• **ASSIGNED TASK**:
Everything from the first line of the records below through the line containing "C1: 47nF (N_11, VA) -> 47nF (0V, N_11)" is to be retyped exactly; leave out the rest.

• **DATA EXTRACTS**:
• • • • • • •
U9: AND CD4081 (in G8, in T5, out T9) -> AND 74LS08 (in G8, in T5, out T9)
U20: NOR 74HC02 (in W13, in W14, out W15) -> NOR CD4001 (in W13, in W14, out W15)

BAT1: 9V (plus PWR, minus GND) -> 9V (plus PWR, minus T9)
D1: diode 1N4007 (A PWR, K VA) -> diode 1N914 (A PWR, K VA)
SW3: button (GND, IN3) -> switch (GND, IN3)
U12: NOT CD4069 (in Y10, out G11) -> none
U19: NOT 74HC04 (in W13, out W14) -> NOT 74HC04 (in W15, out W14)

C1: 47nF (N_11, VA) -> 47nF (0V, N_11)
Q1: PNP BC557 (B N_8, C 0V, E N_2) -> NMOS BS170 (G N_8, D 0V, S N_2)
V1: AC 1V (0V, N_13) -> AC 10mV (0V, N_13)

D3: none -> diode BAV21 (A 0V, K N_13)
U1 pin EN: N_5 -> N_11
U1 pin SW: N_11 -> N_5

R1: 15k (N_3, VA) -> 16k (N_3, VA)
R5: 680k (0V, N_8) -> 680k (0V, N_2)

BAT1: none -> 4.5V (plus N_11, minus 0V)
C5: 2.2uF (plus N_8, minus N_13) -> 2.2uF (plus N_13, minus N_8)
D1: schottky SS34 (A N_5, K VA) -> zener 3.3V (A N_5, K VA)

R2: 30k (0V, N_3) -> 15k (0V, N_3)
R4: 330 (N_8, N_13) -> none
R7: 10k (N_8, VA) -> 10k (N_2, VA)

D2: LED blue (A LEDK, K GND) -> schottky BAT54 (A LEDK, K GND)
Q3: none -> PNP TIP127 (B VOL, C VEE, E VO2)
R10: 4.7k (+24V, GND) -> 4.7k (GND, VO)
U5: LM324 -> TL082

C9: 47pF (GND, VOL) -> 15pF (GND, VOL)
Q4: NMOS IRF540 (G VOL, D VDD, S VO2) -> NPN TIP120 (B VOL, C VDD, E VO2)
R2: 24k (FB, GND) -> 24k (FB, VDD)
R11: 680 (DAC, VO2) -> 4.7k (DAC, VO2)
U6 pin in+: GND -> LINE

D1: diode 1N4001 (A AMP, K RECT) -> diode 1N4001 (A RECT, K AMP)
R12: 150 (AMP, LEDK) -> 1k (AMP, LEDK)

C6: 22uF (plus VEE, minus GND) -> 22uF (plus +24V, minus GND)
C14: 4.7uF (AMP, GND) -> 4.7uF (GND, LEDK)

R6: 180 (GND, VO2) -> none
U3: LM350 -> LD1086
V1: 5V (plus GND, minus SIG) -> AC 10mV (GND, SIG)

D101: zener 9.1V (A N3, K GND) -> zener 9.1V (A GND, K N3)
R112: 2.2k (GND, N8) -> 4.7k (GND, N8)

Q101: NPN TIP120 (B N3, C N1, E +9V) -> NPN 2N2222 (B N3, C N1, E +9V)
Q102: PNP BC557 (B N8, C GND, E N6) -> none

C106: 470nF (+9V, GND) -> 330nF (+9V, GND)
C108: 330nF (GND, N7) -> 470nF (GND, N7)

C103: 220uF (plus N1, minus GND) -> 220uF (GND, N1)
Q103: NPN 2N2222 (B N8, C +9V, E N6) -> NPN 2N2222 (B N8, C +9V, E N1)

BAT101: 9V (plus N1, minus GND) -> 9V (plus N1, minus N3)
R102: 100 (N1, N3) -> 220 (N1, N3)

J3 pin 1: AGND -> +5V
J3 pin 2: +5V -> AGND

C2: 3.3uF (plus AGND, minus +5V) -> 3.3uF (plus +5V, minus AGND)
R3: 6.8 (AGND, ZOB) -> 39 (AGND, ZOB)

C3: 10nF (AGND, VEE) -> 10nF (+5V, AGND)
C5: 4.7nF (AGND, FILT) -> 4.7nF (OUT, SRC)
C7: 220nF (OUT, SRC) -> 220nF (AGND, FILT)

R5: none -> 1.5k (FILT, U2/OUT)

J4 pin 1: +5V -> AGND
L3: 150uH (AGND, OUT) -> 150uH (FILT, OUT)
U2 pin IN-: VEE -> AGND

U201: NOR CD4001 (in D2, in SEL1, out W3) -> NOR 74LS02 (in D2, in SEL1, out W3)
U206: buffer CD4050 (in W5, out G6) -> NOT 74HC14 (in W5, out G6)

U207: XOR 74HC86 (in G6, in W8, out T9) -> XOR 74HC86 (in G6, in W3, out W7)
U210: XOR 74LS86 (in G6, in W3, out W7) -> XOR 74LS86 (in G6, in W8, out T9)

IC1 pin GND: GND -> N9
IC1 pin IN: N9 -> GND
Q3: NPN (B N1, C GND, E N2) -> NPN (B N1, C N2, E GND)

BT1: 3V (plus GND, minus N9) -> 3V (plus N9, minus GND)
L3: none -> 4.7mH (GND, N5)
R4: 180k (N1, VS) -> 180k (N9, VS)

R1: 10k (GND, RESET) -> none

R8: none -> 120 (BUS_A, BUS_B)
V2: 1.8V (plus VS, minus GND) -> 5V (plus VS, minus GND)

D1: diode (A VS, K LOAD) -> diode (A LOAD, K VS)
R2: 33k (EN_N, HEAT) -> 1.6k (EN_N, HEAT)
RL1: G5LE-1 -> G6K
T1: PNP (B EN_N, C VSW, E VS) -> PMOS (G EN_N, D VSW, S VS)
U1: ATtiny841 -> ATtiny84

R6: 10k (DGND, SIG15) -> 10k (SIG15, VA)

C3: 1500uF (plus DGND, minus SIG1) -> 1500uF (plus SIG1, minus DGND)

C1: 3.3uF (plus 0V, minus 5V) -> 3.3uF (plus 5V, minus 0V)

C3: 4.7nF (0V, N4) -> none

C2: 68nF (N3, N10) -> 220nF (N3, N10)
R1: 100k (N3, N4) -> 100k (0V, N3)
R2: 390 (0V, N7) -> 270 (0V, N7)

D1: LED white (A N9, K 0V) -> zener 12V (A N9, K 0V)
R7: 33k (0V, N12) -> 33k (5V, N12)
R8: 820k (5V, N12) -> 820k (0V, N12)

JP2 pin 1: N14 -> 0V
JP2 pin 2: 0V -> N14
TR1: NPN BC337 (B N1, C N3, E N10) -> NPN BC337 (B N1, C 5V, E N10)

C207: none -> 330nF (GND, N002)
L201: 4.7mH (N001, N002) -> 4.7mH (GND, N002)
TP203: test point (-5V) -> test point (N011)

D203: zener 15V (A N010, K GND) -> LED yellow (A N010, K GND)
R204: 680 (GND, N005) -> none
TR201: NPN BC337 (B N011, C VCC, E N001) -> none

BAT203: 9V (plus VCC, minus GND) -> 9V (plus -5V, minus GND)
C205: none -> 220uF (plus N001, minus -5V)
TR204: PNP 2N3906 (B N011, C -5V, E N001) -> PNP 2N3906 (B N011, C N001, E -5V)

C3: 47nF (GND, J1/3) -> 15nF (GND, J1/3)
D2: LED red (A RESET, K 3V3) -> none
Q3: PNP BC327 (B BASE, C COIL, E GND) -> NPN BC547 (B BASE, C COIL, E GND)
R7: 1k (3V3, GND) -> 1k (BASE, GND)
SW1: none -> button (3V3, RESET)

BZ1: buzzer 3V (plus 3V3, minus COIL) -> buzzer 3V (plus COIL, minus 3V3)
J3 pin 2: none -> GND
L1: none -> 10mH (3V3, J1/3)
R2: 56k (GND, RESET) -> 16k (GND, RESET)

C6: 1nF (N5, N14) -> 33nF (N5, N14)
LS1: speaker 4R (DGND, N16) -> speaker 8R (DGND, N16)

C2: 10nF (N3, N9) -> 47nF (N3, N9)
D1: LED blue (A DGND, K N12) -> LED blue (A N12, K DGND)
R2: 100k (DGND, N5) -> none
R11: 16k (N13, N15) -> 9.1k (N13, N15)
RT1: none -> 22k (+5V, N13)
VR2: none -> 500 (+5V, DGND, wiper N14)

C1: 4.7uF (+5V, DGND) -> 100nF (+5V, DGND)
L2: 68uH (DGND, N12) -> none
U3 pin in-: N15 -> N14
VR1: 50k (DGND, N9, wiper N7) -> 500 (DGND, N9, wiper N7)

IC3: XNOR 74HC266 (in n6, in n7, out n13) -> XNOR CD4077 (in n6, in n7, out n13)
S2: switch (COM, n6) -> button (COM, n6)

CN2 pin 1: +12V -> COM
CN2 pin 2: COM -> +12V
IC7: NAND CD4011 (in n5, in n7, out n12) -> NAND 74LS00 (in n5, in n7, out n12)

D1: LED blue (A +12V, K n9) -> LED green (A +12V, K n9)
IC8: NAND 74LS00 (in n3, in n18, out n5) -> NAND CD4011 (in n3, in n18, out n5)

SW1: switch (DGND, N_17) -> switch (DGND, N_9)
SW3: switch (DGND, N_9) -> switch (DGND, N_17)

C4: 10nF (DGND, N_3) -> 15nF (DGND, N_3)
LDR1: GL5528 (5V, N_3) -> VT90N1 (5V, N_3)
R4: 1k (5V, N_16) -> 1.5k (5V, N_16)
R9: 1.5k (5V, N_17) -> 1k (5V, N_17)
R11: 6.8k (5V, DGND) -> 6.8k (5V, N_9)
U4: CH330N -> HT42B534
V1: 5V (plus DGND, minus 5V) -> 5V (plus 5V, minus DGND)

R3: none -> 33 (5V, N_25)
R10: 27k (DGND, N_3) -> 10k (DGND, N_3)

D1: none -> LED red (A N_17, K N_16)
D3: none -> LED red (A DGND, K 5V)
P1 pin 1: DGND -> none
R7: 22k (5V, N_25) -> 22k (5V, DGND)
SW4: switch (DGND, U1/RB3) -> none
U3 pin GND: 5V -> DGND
• • • • • • •
• **COMPLETED TASK**:
U9: AND CD4081 (in G8, in T5, out T9) -> AND 74LS08 (in G8, in T5, out T9)
U20: NOR 74HC02 (in W13, in W14, out W15) -> NOR CD4001 (in W13, in W14, out W15)

BAT1: 9V (plus PWR, minus GND) -> 9V (plus PWR, minus T9)
D1: diode 1N4007 (A PWR, K VA) -> diode 1N914 (A PWR, K VA)
SW3: button (GND, IN3) -> switch (GND, IN3)
U12: NOT CD4069 (in Y10, out G11) -> none
U19: NOT 74HC04 (in W13, out W14) -> NOT 74HC04 (in W15, out W14)

C1: 47nF (N_11, VA) -> 47nF (0V, N_11)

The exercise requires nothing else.